→ PROBLEM STATEMENT:
Only the pictures stay out; please return all the entries below exactly as written.

═════ RECORDS FOR THIS TASK

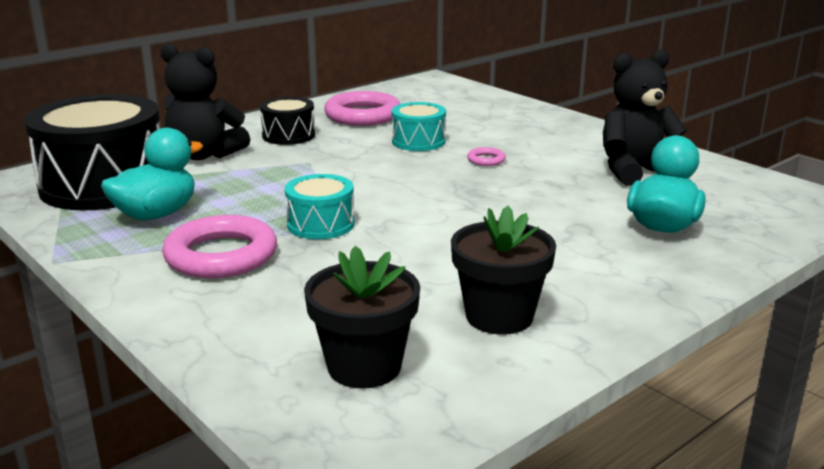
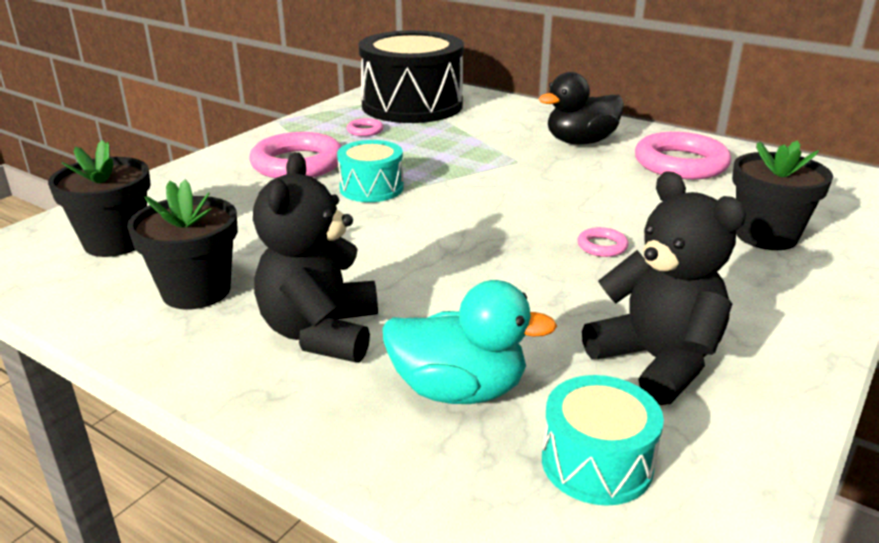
camera: 75 degrees right, 5 degrees up
(156, 214) = (365, 130): turquoise duck -> pink ring
(204, 155) = (500, 121): black teddy bear -> black teddy bear (321, 333)
(288, 135) = (580, 142): black drum -> black duck
(418, 141) = (627, 202): turquoise drum -> turquoise drum (596, 463)
(493, 118) = (766, 236): none -> black flower pot

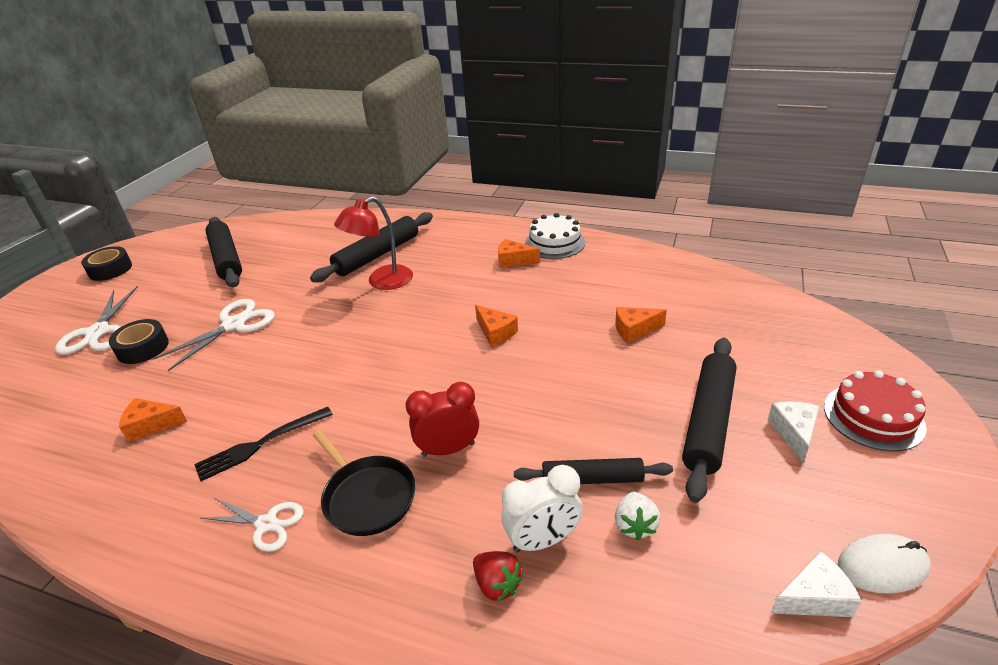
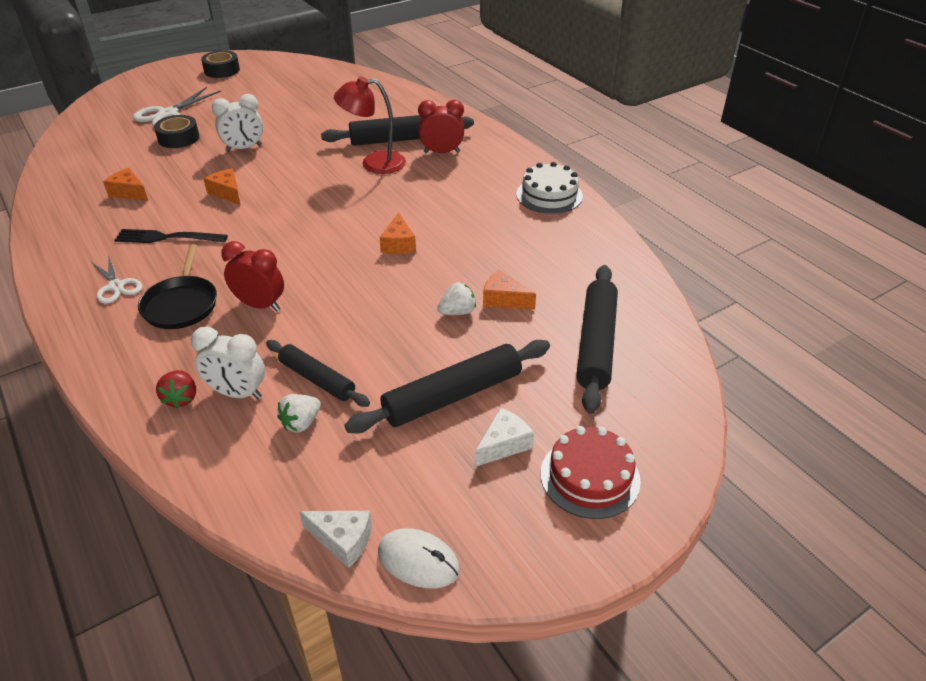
camera: 35 degrees right, 5 degrees up
(226, 259) = (297, 94): black rolling pin -> black rolling pin (595, 343)
(233, 325) = (244, 148): white scissors -> white clock
(428, 249) = (441, 152): none -> red clock
(513, 260) = (493, 194): orange cheese -> orange cheese (227, 193)
(617, 358) = (457, 312): none -> white strawberry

══════════

→ REPLY TO THE TASK:
camera: 75 degrees right, 5 degrees up
(156, 214) = (365, 130): turquoise duck -> pink ring
(204, 155) = (500, 121): black teddy bear -> black teddy bear (321, 333)
(288, 135) = (580, 142): black drum -> black duck
(418, 141) = (627, 202): turquoise drum -> turquoise drum (596, 463)
(493, 118) = (766, 236): none -> black flower pot

camera: 35 degrees right, 5 degrees up
(226, 259) = (297, 94): black rolling pin -> black rolling pin (595, 343)
(233, 325) = (244, 148): white scissors -> white clock
(428, 249) = (441, 152): none -> red clock
(513, 260) = (493, 194): orange cheese -> orange cheese (227, 193)
(617, 358) = (457, 312): none -> white strawberry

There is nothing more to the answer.